# [Instructions for the task]
Find every line with the string "none" in the material below and copy it.

# [Input records]
....

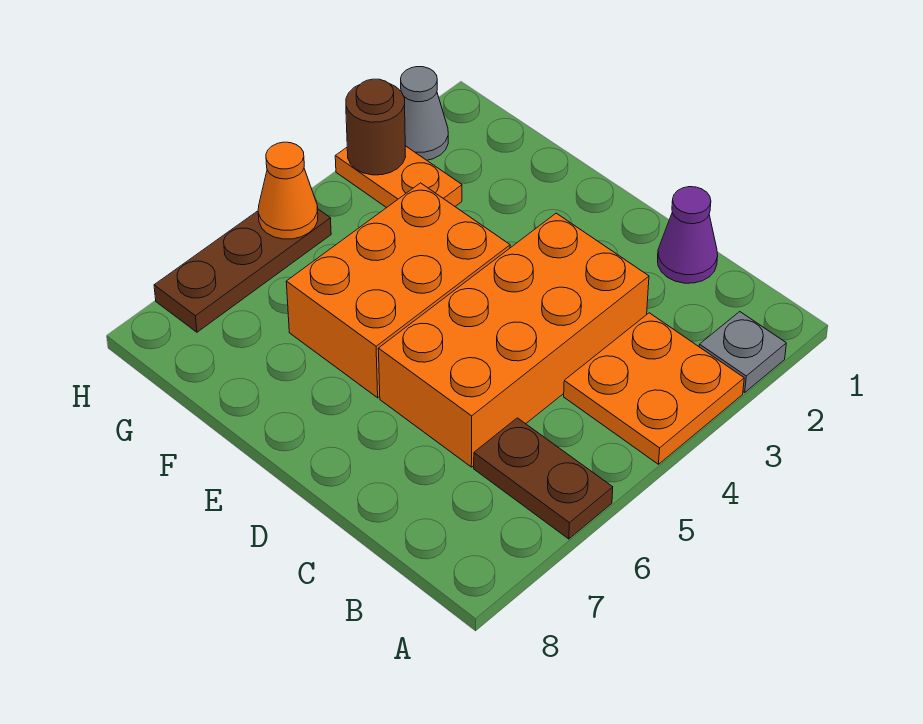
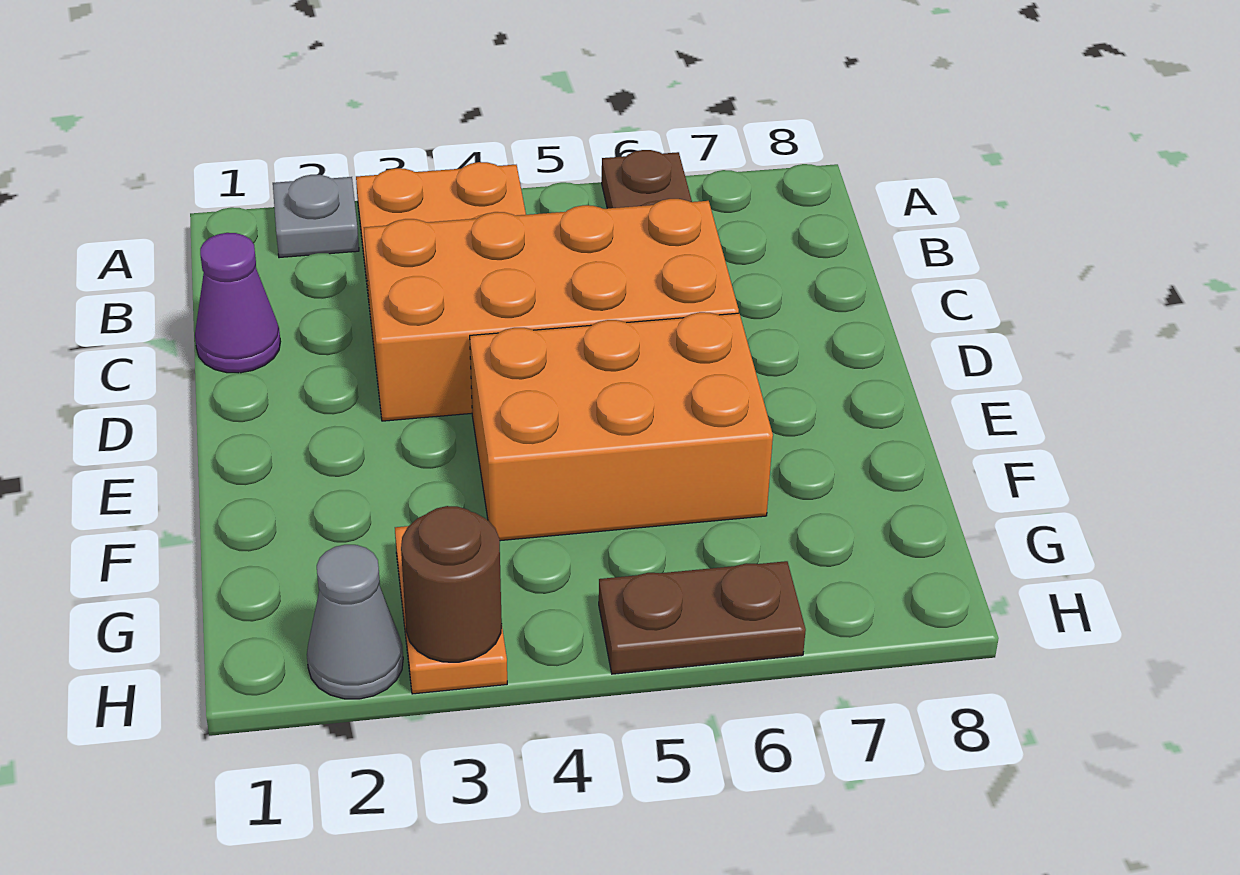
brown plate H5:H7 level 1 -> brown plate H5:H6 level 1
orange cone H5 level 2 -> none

....

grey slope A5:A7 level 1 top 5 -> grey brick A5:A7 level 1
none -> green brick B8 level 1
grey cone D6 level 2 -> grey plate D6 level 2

....

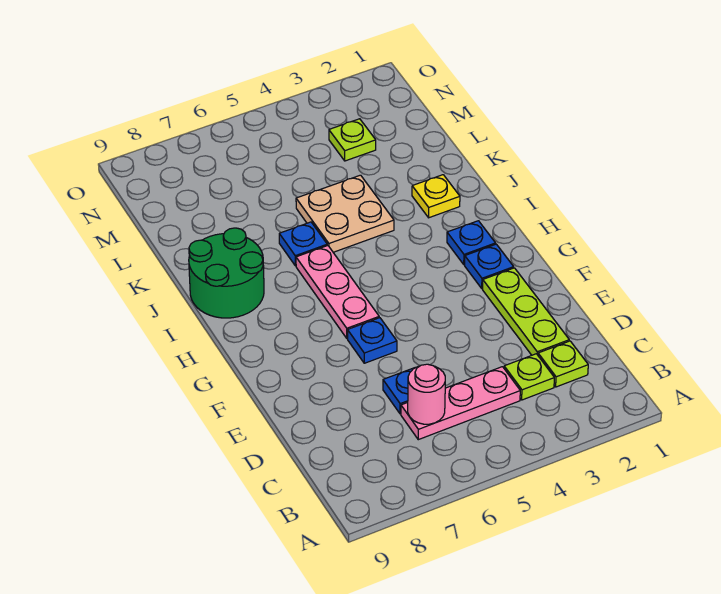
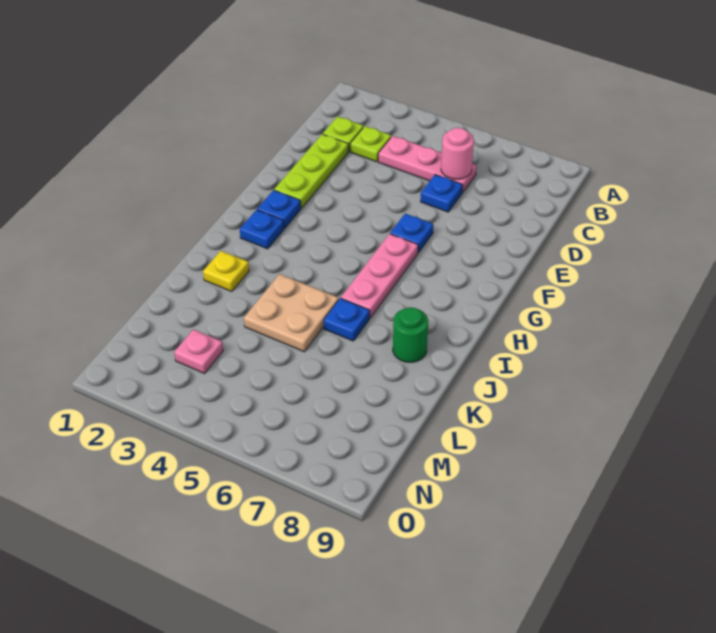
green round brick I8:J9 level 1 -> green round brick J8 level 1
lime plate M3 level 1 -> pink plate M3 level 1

....

# [Expected output]
orange cone H5 level 2 -> none
none -> green brick B8 level 1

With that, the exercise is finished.